[Collected data]
***
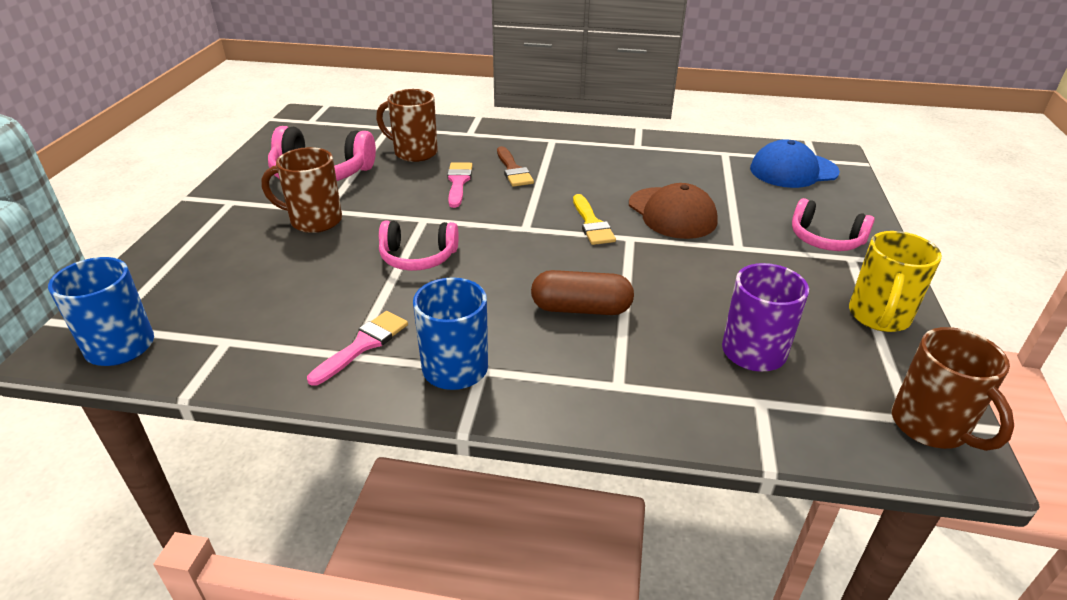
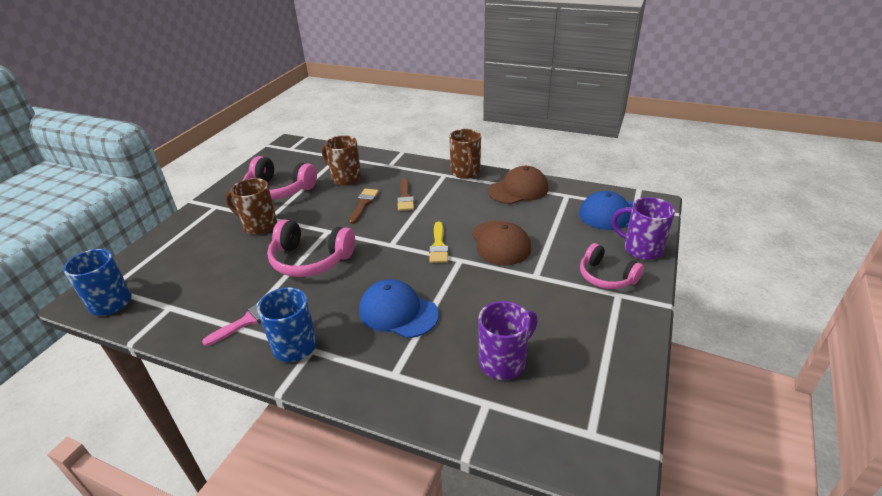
camera: 15 degrees right, 0 degrees up
pink headphones [379,221,459,271] -> pink headphones [267,219,355,277], size x1.51
pink brush [447,162,473,208] -> brown brush [349,189,379,224]
brown capsule [531,270,634,315] -> blue cap [359,279,439,338]
yellow mug [849,231,942,332] -> none
brown mug [892,327,1014,451] -> brown mug moved to [449,129,481,179]
none -> brown cap [488,166,549,204]
none -> purple mug [612,197,675,260]

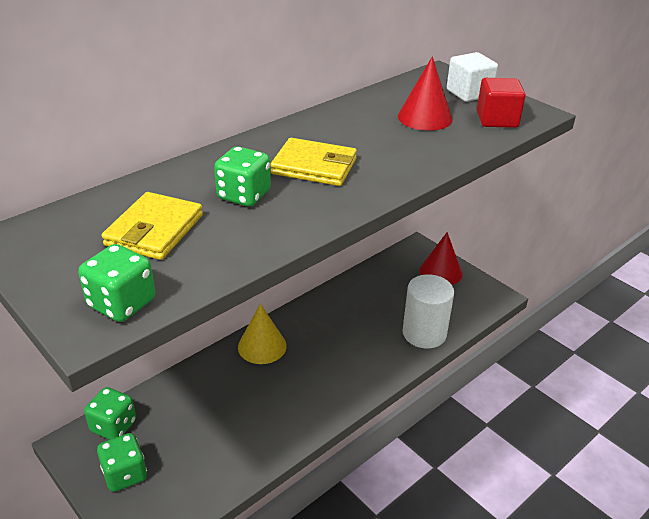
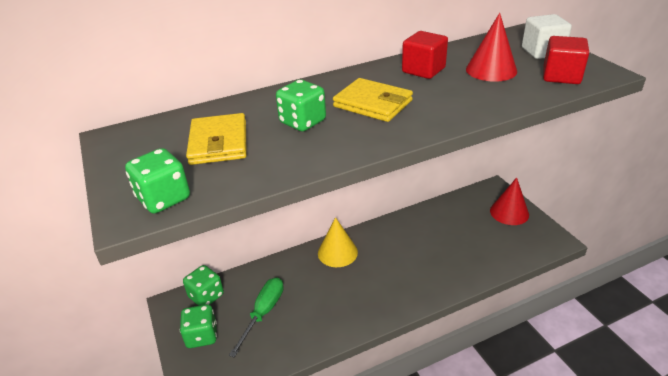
camera: 20 degrees right, 0 degrees up
yellow wallet [102,192,203,260] -> yellow wallet turned 45 degrees counterclockwise [186,113,247,165]
white cylinder [402,274,454,349] -> none
none -> green screwdriver [229,277,284,358]
none -> red cube [402,31,448,79]

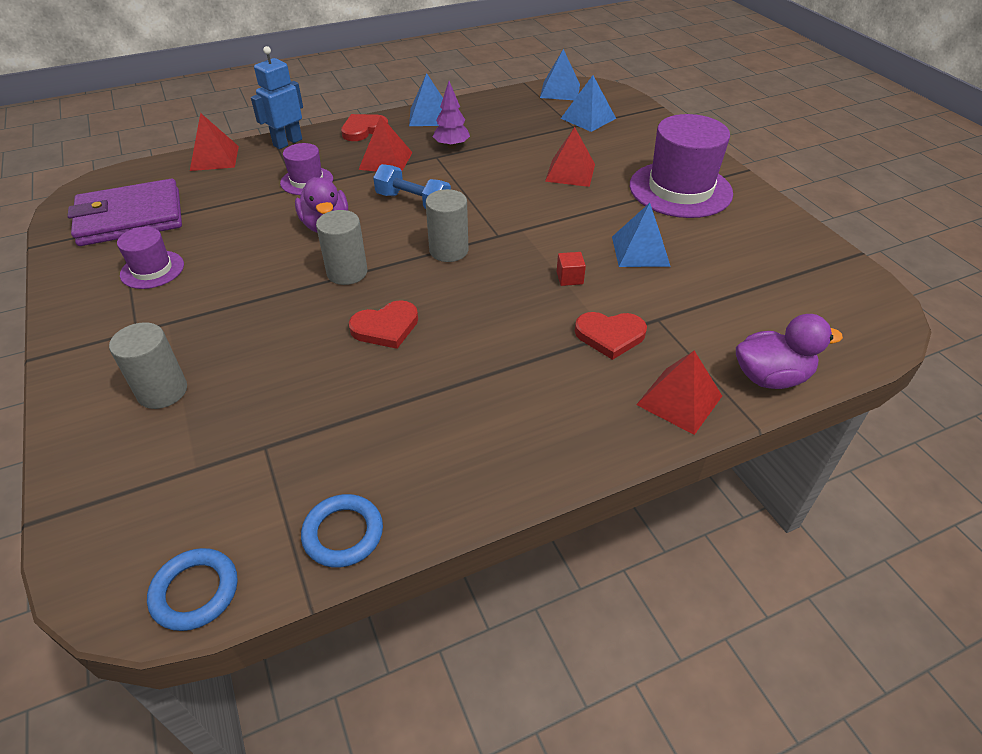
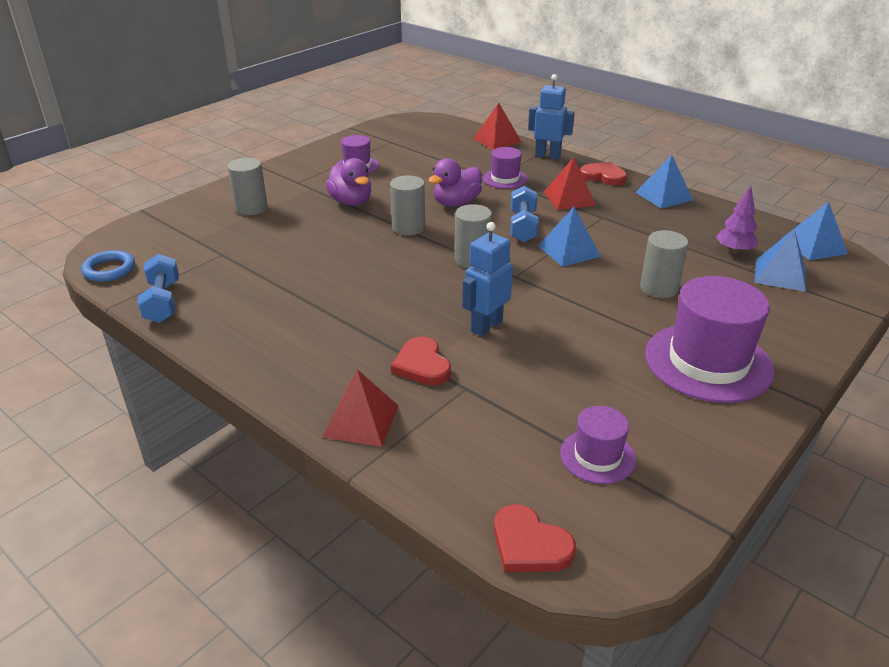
camera: 65 degrees right, 10 degrees down
purple wallet [68,179,182,246] -> none
blue ring [301,494,383,568] -> blue dumbbell [137,254,179,323]
red heart [349,300,418,349] -> red heart moved to [494,504,576,572]
purple tree [433,81,470,149] -> purple tree moved to [716,186,758,254]
red pyramid [545,127,595,187] -> grey cylinder [640,230,689,298]
red cube [557,252,586,286] -> blue robot [462,222,513,337]
blue pyramid [612,203,671,267] -> blue pyramid moved to [538,207,601,267]
purple duck [736,314,843,389] -> purple duck moved to [325,158,371,206]
none -> purple hat [560,406,636,484]

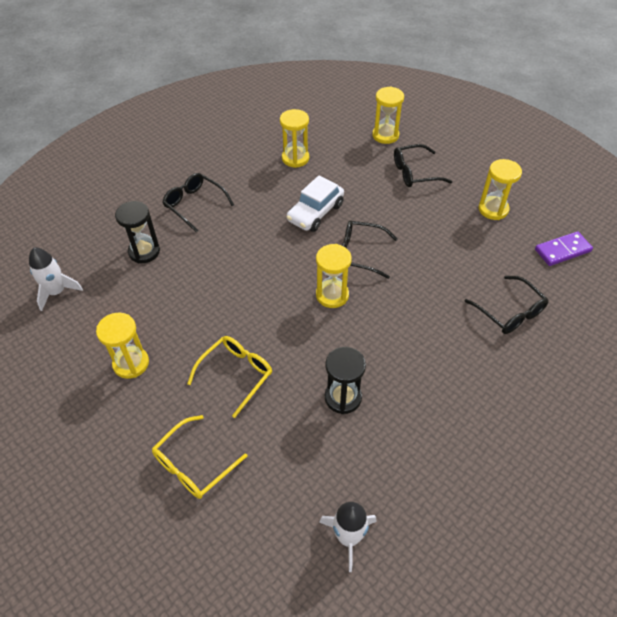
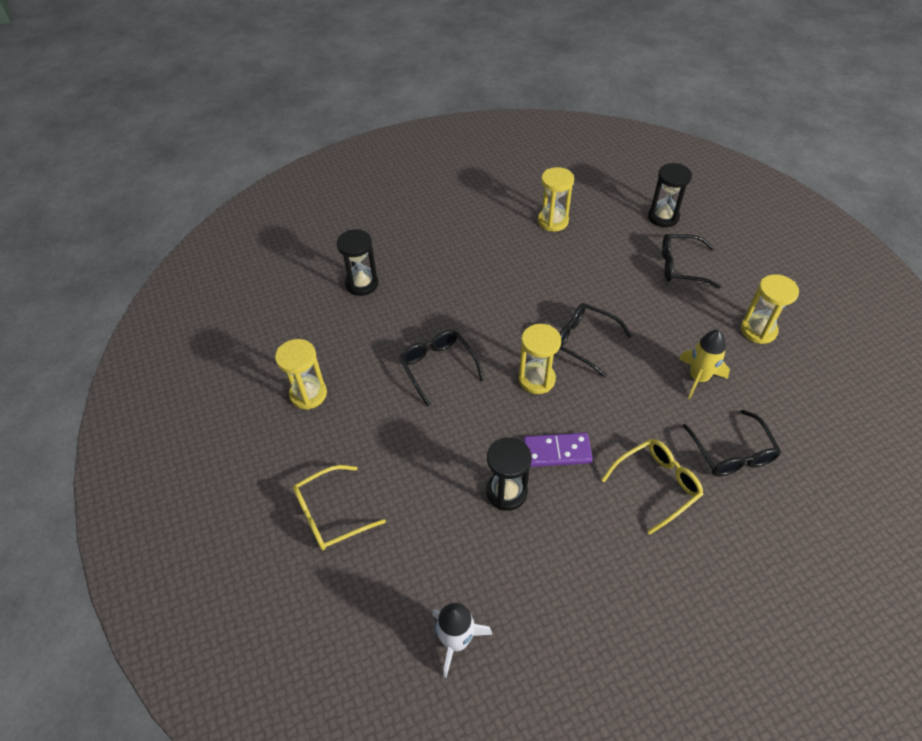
camera: 20 degrees right, 0 degrees up
white rocket [29,248,83,311] -> none
black glasses [162,173,234,233] -> black glasses moved to [399,330,484,407]
yellow glasses [187,336,272,418] -> yellow glasses moved to [601,439,704,535]
white car [286,176,344,232] -> none
yellow hourglass [372,86,404,144] -> black hourglass [648,163,692,227]
purple domino [535,231,593,266] -> purple domino moved to [523,433,593,467]
none -> yellow rocket [679,330,730,399]

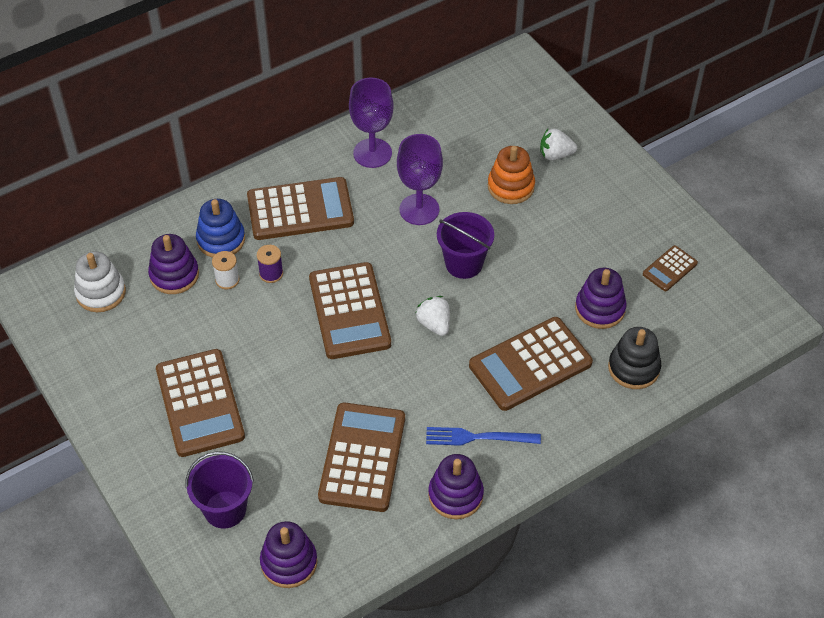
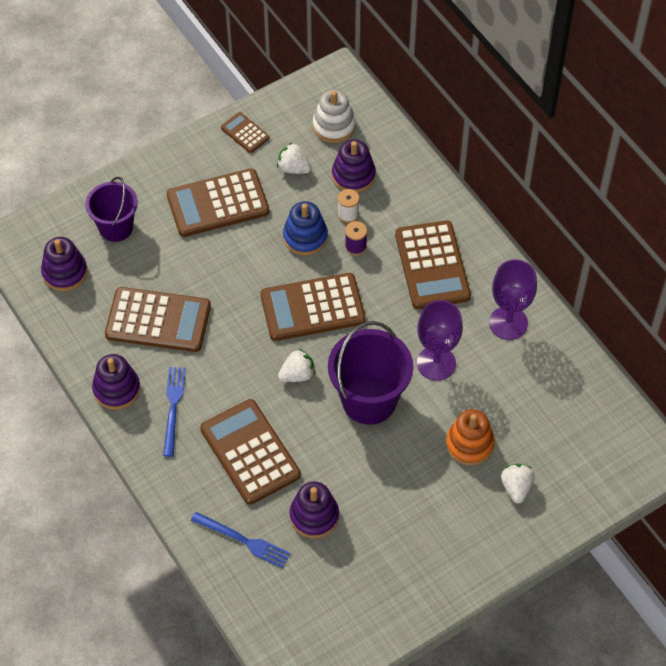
camera: 90 degrees right, 5 degrees up
blue stacking toy [196,199,245,258] -> blue stacking toy moved to [283,201,328,255]
purple bucket [437,212,494,279] -> purple bucket [328,321,413,425], size x1.52
black stacking toy [608,327,661,389] -> blue fork [191,512,291,568]
brown calculator [643,245,698,291] -> brown calculator moved to [221,112,269,153]
none -> white strawberry [277,143,312,174]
***
**Exercise goal:**
The answer is the line with "purple bucket [437,212,494,279]" plus every line after it, printed exactly as they appear above.

**Response to this task:**
purple bucket [437,212,494,279] -> purple bucket [328,321,413,425], size x1.52
black stacking toy [608,327,661,389] -> blue fork [191,512,291,568]
brown calculator [643,245,698,291] -> brown calculator moved to [221,112,269,153]
none -> white strawberry [277,143,312,174]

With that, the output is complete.